# Task prompt
Scan the records below for the line with "R14: 1.2k (EN_N2, PUMP) -> 22k (EN_N2, PUMP)" and the line with "CN1 pin 1: GND -> VS". Repeat those two lines and every line between them exactly, and nothing else.

# The data
● ● ● ● ● ● ●

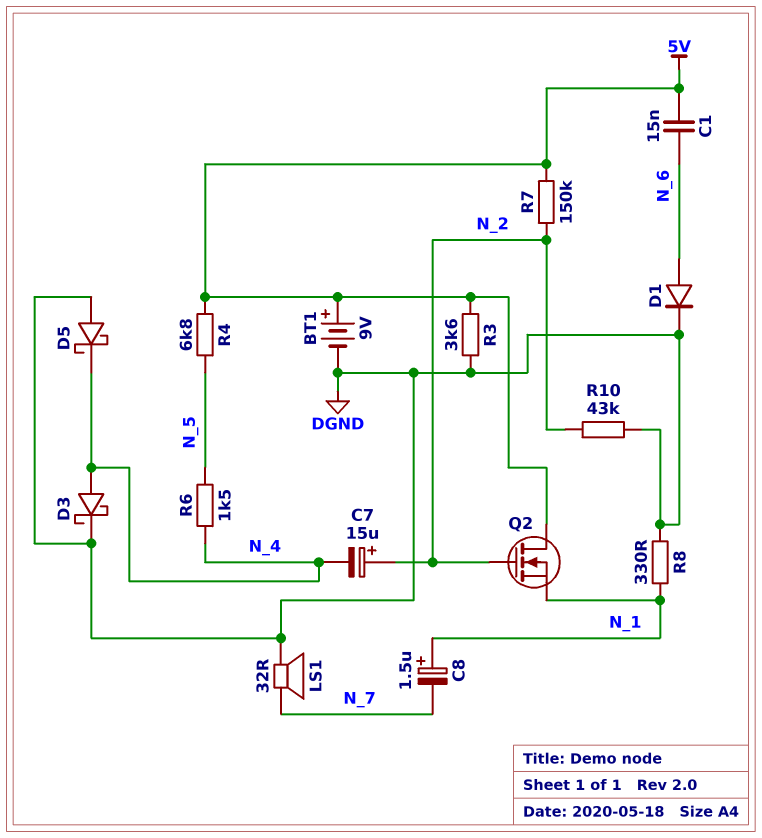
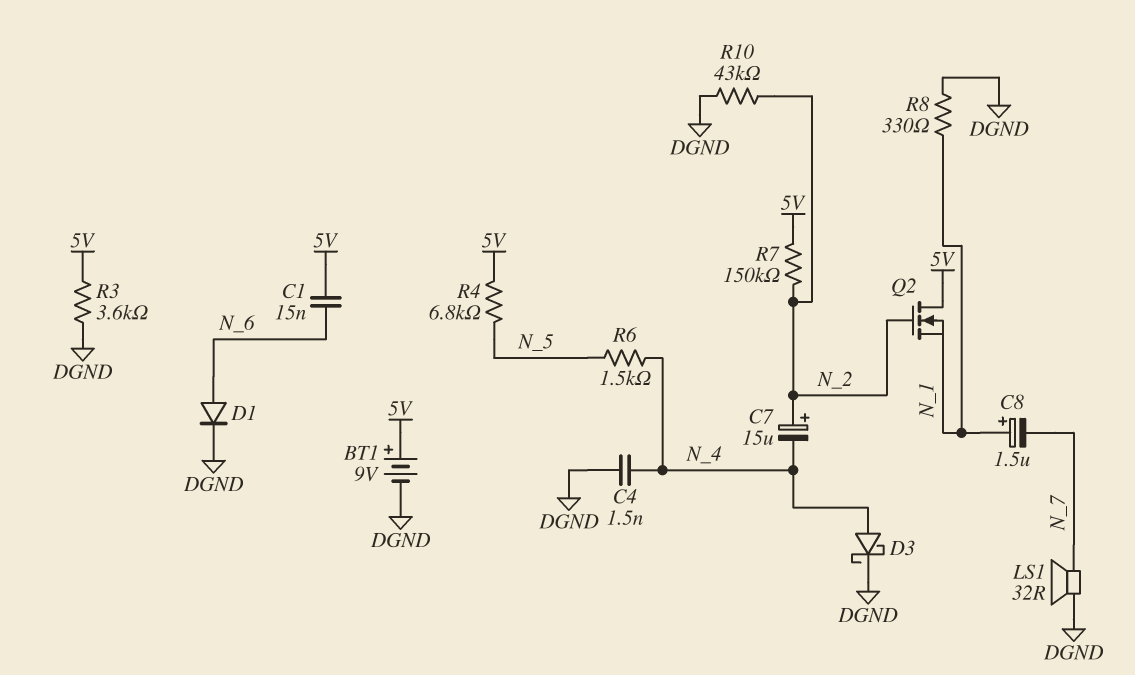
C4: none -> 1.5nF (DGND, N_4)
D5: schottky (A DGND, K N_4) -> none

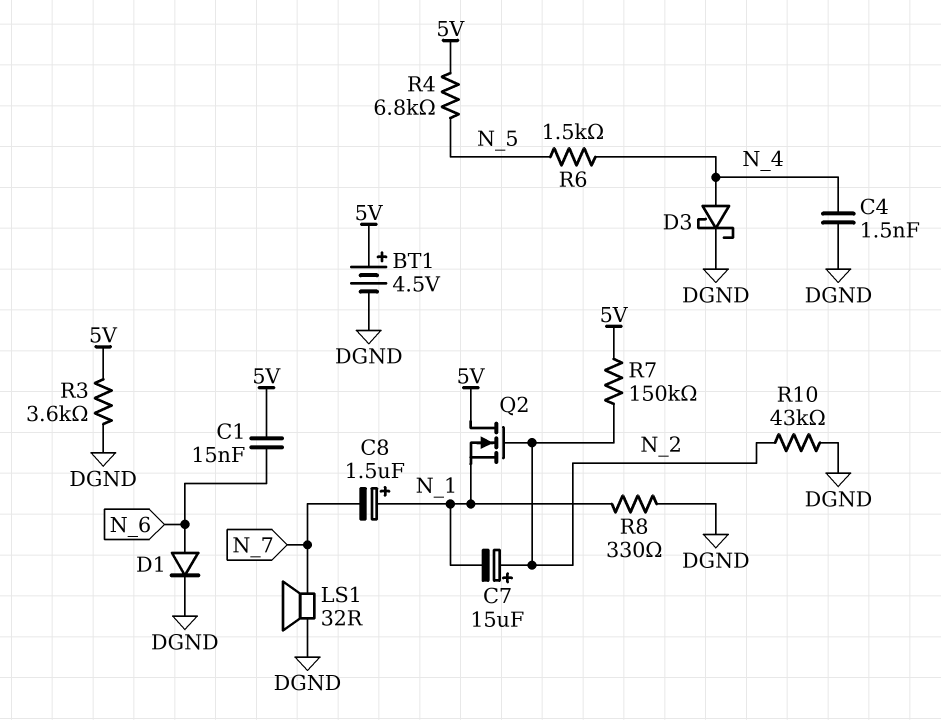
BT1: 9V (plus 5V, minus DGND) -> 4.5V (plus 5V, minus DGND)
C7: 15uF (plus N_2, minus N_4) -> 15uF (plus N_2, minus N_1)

● ● ● ● ● ● ●

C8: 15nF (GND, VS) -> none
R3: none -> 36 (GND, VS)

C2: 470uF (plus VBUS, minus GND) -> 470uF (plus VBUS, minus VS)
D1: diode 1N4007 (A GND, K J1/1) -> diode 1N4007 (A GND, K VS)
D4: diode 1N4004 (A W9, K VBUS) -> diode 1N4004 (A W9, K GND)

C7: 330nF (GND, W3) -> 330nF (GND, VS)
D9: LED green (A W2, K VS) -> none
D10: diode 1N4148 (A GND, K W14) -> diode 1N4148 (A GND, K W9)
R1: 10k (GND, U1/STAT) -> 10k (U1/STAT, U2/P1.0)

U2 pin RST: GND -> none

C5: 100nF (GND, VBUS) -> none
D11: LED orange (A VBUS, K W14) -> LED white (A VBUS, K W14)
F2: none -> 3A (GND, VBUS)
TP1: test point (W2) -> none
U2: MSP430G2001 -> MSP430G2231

● ● ● ● ● ● ●

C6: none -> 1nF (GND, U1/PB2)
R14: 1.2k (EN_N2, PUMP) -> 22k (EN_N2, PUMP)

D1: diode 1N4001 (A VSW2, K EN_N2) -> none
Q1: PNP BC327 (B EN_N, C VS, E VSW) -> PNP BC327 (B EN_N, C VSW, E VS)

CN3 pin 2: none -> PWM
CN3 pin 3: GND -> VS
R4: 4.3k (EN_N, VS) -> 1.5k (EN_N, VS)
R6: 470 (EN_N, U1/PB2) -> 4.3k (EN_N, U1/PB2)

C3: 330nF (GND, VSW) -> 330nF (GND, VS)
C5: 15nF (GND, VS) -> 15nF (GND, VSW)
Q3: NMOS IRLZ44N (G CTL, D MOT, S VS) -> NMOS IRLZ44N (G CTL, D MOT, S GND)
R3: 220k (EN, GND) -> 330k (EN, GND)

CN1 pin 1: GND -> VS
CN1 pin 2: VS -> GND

● ● ● ● ● ● ●

# Answer below
R14: 1.2k (EN_N2, PUMP) -> 22k (EN_N2, PUMP)

D1: diode 1N4001 (A VSW2, K EN_N2) -> none
Q1: PNP BC327 (B EN_N, C VS, E VSW) -> PNP BC327 (B EN_N, C VSW, E VS)

CN3 pin 2: none -> PWM
CN3 pin 3: GND -> VS
R4: 4.3k (EN_N, VS) -> 1.5k (EN_N, VS)
R6: 470 (EN_N, U1/PB2) -> 4.3k (EN_N, U1/PB2)

C3: 330nF (GND, VSW) -> 330nF (GND, VS)
C5: 15nF (GND, VS) -> 15nF (GND, VSW)
Q3: NMOS IRLZ44N (G CTL, D MOT, S VS) -> NMOS IRLZ44N (G CTL, D MOT, S GND)
R3: 220k (EN, GND) -> 330k (EN, GND)

CN1 pin 1: GND -> VS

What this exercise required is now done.